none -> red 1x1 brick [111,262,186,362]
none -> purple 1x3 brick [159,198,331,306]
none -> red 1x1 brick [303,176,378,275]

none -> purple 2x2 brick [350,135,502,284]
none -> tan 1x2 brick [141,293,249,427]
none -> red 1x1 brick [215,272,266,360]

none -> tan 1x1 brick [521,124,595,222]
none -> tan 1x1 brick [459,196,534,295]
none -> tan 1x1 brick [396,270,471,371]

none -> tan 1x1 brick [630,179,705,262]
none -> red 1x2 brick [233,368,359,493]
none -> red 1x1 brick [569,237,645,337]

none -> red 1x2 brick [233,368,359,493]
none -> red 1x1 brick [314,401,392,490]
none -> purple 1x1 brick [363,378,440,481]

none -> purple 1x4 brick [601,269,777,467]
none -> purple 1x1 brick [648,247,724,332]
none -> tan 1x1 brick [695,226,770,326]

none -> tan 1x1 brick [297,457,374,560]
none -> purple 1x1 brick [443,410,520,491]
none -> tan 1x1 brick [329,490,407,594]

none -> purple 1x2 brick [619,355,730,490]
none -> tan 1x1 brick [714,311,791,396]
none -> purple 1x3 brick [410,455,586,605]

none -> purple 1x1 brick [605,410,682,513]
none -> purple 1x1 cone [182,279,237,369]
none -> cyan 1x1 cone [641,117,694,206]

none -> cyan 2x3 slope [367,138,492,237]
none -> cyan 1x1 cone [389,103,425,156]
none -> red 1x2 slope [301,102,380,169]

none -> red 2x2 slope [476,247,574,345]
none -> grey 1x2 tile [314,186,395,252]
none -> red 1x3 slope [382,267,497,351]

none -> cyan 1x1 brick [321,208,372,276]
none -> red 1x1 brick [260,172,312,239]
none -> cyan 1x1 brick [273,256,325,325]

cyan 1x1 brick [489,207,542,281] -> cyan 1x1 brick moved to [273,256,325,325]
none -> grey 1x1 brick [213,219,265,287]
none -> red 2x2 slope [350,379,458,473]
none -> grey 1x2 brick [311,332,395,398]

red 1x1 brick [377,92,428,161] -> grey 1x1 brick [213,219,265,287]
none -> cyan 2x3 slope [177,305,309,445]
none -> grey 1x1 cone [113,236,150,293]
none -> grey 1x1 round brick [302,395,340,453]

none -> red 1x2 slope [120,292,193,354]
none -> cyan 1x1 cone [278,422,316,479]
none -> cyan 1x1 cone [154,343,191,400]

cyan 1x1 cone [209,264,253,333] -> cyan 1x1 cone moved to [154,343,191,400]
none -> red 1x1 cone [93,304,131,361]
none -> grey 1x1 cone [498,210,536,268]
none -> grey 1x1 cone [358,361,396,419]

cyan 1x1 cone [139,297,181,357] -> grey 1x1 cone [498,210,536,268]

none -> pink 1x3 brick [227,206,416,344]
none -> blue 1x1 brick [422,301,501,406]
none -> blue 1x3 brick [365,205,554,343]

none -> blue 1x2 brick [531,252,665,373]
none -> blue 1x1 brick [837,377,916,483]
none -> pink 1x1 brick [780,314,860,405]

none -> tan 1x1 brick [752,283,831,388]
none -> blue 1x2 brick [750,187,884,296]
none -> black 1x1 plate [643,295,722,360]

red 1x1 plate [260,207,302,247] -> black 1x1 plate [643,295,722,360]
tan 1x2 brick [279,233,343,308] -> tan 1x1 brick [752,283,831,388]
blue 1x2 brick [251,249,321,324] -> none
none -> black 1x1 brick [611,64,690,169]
- - - - - - -
> **EXERCISE**: In the listing above, find the line with "none -> cyan 1x1 brick [321,208,372,276]" and the line with "none -> grey 1x1 brick [213,219,265,287]", then print exactly those two lines and every line between them, and nothing more.

> **ANSWER SECTION**:
none -> cyan 1x1 brick [321,208,372,276]
none -> red 1x1 brick [260,172,312,239]
none -> cyan 1x1 brick [273,256,325,325]

cyan 1x1 brick [489,207,542,281] -> cyan 1x1 brick moved to [273,256,325,325]
none -> grey 1x1 brick [213,219,265,287]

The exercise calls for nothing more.